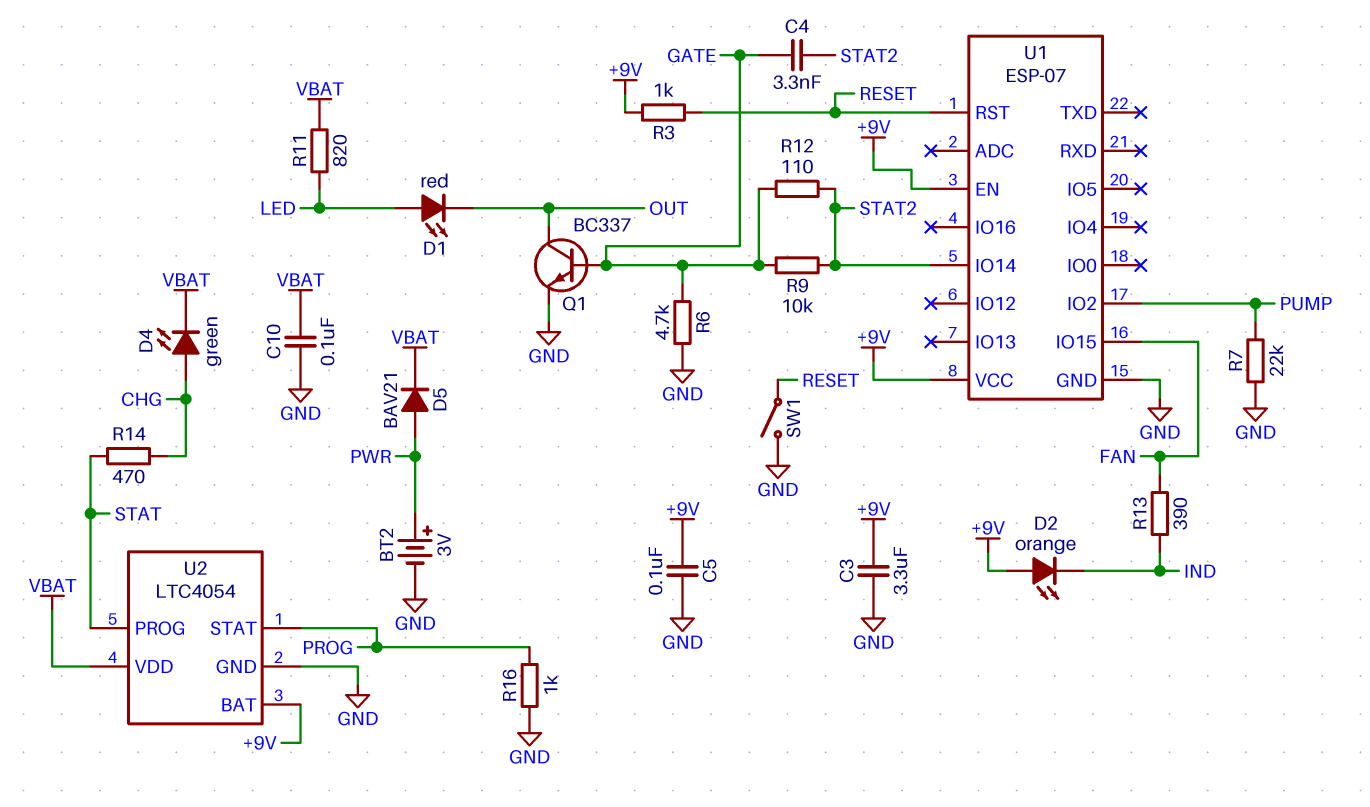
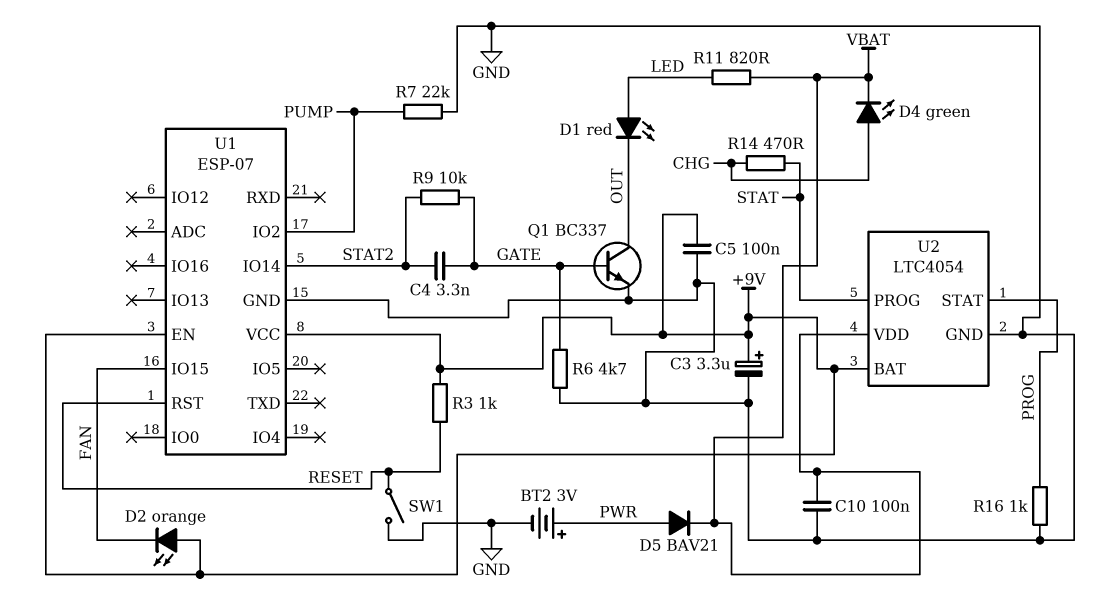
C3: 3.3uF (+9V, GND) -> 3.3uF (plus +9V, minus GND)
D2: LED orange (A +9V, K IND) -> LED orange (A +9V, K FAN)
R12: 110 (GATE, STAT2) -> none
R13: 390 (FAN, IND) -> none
----
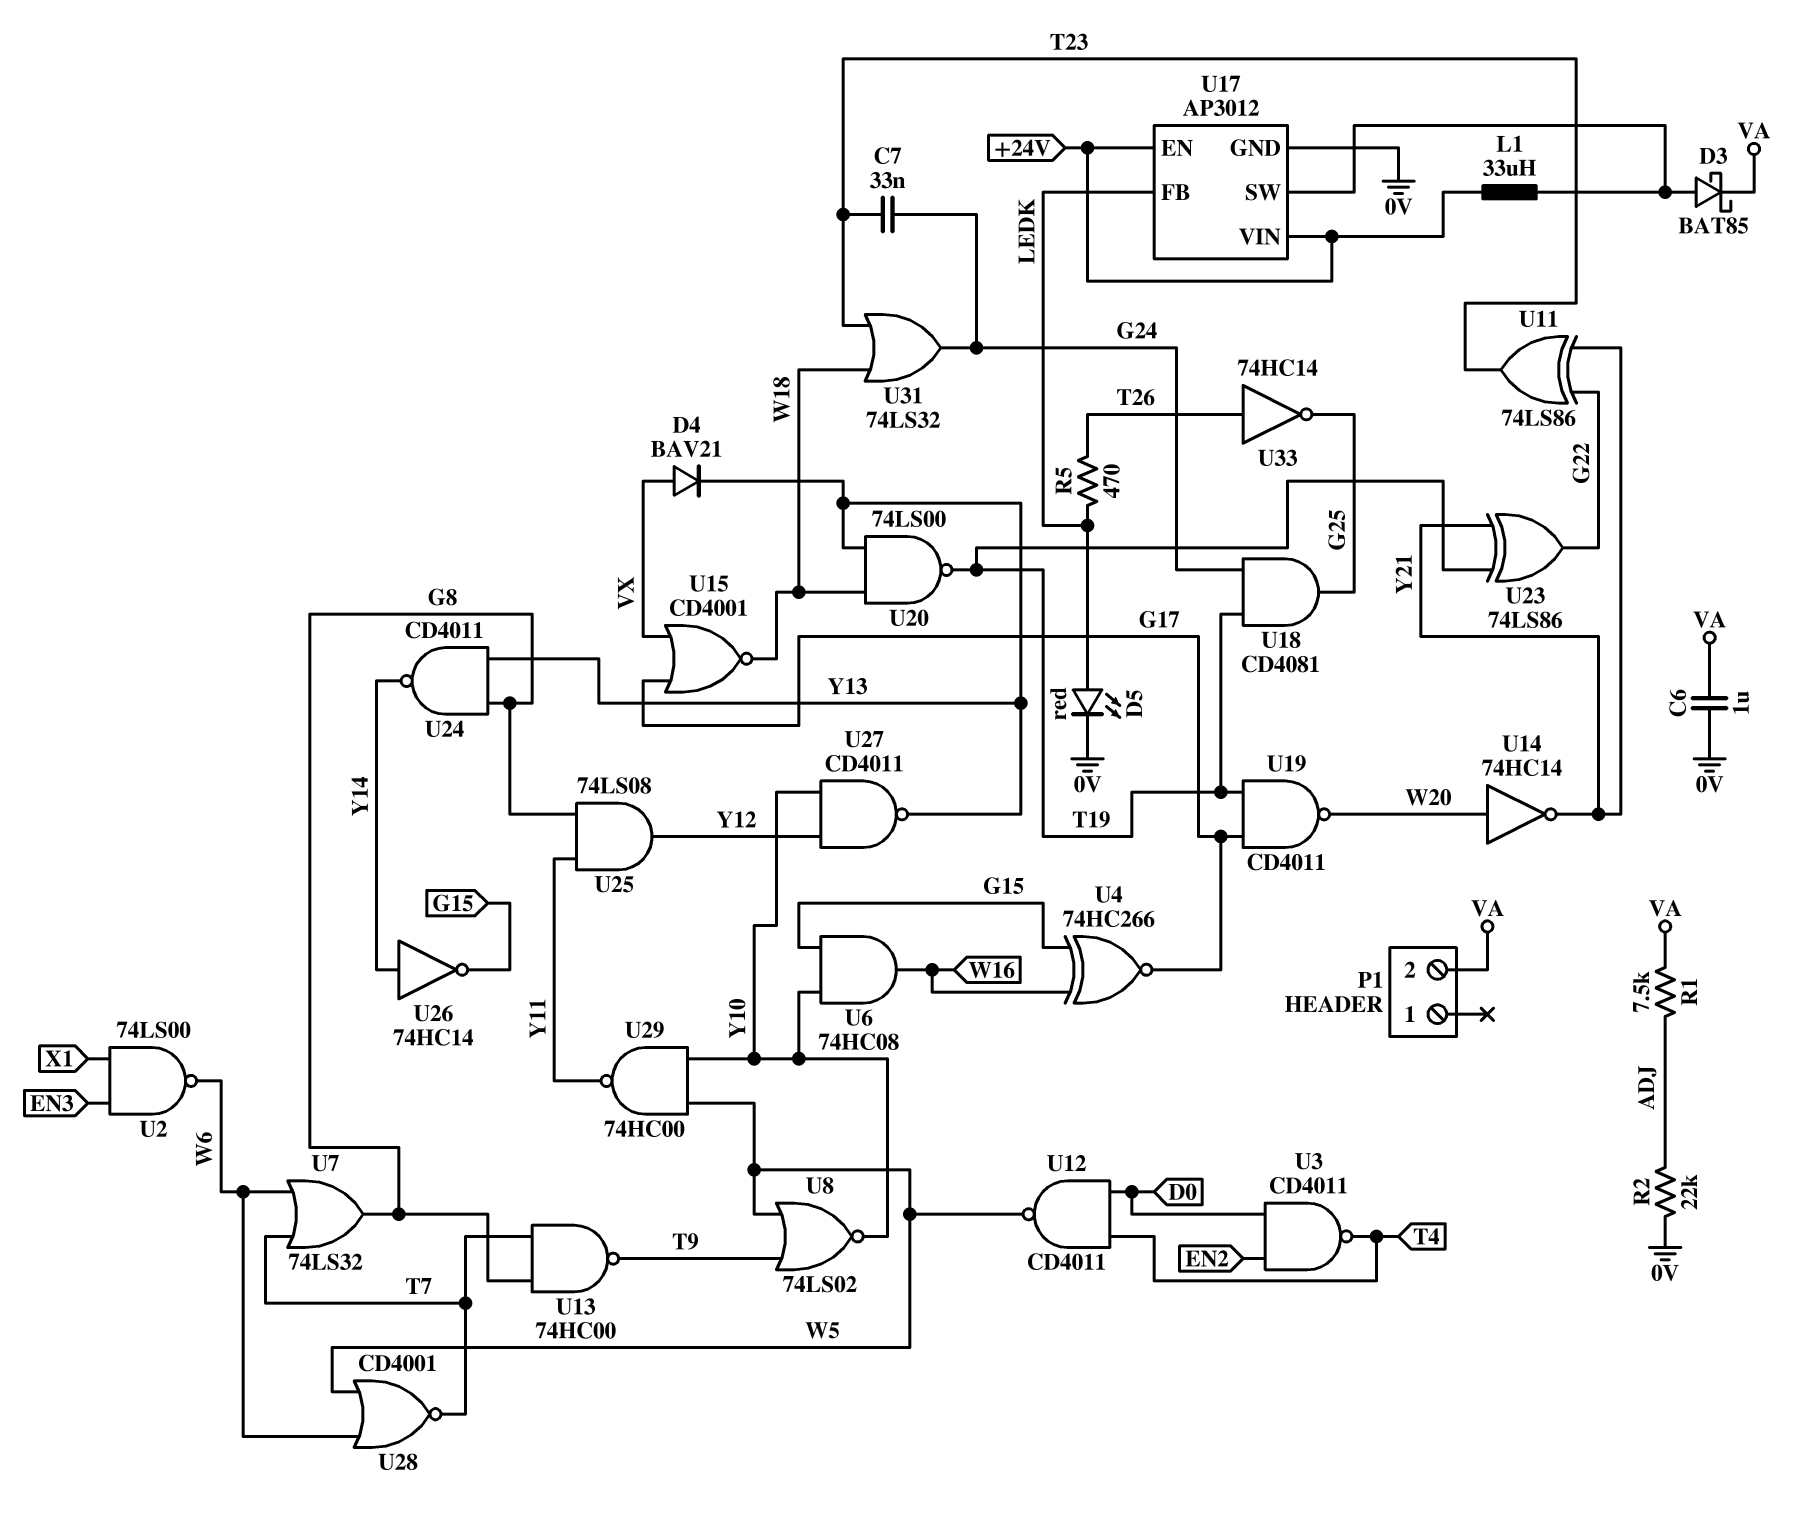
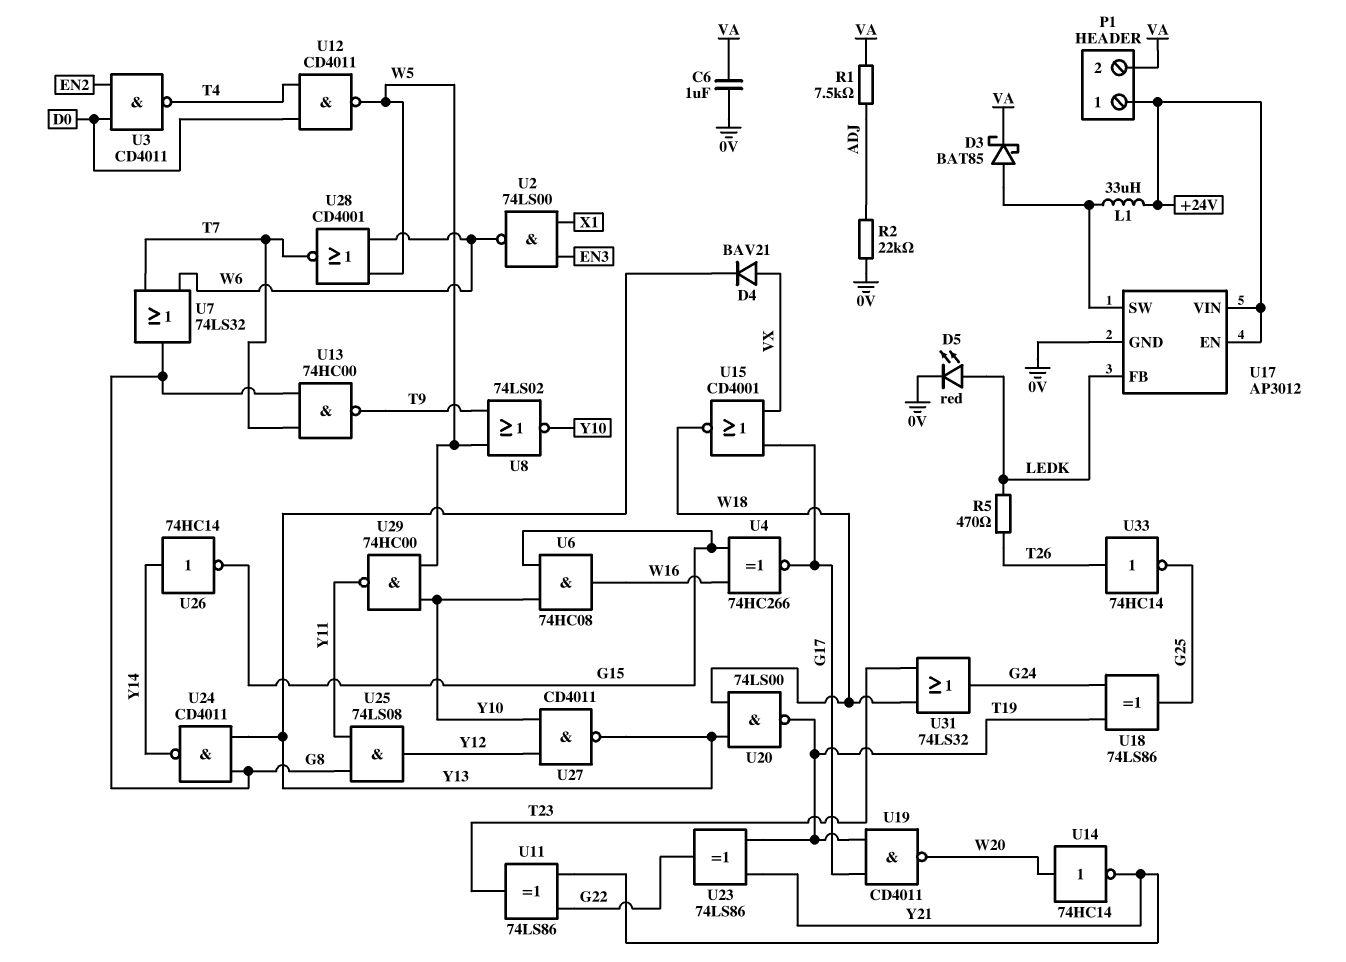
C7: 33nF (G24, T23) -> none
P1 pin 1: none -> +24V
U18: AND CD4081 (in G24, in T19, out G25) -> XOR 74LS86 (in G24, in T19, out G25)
----
### Task item
Pull out all lines of the data with the string "none".

### Task output
R12: 110 (GATE, STAT2) -> none
R13: 390 (FAN, IND) -> none
C7: 33nF (G24, T23) -> none
P1 pin 1: none -> +24V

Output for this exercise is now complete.